[Opening Data in this exercise section]
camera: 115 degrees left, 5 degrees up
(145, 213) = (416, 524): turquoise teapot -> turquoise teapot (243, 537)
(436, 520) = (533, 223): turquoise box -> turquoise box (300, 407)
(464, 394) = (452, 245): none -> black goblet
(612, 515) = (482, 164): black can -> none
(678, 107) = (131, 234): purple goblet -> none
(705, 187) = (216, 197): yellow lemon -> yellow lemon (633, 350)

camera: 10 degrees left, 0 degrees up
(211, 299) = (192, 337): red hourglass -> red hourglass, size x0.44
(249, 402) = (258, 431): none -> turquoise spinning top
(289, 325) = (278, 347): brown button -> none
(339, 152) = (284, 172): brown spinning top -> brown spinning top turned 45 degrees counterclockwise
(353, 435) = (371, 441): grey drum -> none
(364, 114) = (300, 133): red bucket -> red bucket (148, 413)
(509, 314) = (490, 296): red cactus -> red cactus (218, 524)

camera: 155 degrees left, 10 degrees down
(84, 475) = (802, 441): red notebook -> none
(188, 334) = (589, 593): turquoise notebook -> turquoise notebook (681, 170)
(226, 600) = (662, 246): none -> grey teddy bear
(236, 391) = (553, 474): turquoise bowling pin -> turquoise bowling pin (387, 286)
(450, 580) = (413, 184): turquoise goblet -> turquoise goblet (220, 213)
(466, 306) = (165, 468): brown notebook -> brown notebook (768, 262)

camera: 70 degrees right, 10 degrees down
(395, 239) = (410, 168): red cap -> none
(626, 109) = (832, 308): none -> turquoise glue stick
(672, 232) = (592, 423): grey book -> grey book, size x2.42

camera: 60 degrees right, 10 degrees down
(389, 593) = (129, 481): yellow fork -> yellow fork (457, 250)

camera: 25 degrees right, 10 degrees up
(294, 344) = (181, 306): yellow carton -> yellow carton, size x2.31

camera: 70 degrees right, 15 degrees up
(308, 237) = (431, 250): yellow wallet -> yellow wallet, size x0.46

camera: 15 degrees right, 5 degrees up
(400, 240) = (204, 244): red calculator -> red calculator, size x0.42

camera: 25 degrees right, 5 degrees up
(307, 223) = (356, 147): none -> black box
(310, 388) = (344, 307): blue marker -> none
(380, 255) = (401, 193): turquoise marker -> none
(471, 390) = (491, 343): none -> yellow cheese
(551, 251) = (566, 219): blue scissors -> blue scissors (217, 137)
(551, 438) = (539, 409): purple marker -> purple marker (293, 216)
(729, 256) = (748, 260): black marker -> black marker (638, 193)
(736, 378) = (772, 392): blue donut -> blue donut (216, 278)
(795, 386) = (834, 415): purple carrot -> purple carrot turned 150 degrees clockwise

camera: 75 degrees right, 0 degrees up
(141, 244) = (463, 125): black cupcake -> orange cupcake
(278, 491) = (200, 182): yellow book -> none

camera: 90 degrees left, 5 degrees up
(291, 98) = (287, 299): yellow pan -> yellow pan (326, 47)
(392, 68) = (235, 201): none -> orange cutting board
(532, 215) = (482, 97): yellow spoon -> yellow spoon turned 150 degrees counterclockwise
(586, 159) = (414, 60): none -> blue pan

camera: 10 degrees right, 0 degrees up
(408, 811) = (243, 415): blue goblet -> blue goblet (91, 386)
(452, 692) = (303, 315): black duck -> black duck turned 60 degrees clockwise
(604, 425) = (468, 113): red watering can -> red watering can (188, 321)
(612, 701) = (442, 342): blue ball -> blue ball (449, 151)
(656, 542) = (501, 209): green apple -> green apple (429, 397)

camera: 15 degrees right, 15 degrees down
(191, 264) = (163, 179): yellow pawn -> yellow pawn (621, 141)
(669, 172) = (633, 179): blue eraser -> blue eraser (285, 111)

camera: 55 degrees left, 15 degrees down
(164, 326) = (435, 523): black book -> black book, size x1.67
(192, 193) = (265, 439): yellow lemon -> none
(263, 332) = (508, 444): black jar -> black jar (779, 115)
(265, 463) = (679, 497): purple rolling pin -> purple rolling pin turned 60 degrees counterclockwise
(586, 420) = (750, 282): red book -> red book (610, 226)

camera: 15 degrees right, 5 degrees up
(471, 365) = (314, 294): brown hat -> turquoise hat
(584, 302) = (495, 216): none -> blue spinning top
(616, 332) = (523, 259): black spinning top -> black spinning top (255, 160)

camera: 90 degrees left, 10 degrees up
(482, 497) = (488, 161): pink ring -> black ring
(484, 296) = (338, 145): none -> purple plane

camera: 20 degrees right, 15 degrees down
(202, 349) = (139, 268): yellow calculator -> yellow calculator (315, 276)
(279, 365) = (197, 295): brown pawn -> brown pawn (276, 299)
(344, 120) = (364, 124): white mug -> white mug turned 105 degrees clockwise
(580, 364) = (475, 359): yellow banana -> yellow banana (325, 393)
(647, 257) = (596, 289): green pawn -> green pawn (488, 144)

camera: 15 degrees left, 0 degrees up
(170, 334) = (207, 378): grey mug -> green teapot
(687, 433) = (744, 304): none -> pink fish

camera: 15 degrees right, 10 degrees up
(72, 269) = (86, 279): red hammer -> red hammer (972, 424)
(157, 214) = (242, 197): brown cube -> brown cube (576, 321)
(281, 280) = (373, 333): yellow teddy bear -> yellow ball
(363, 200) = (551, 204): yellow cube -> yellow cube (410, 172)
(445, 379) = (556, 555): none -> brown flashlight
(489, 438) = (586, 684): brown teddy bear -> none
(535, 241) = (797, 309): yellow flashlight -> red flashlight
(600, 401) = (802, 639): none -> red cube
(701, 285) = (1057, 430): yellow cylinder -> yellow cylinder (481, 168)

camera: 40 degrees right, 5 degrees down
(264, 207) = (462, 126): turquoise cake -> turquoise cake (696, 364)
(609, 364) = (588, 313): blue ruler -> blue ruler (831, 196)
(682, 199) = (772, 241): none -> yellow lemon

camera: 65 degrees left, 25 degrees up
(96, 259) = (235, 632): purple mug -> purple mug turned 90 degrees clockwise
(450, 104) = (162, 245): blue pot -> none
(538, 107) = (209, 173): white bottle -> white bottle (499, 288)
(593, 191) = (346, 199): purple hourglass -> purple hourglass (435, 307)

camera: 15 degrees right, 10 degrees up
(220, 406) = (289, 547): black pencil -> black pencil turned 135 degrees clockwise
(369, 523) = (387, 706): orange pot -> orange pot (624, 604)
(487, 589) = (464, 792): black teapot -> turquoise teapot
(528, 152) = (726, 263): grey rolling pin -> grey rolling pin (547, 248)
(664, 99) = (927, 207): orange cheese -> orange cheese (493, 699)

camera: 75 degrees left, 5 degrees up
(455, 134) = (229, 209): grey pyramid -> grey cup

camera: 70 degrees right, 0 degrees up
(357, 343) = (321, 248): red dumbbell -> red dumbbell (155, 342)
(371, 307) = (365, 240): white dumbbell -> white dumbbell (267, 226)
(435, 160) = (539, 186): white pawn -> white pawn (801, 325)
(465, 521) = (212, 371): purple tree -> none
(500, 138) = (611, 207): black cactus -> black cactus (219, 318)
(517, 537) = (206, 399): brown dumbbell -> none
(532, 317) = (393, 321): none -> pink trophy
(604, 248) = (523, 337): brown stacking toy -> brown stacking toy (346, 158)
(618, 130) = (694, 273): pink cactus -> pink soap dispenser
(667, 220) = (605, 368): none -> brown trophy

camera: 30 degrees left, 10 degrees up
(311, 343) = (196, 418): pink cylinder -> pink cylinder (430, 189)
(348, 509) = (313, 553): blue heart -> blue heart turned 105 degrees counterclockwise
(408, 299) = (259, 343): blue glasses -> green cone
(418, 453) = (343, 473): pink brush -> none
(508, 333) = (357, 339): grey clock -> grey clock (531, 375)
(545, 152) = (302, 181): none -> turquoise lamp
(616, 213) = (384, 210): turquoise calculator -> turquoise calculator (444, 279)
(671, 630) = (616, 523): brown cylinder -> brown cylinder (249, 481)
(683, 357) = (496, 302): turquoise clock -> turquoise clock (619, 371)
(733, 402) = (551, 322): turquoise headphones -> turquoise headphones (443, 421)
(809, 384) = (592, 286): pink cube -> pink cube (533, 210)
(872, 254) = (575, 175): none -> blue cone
[Closing Data in this exercise section]
| Task statement |
Your answer should be a single number: the count of lines above that contain the word "spinning".

| Task output |
4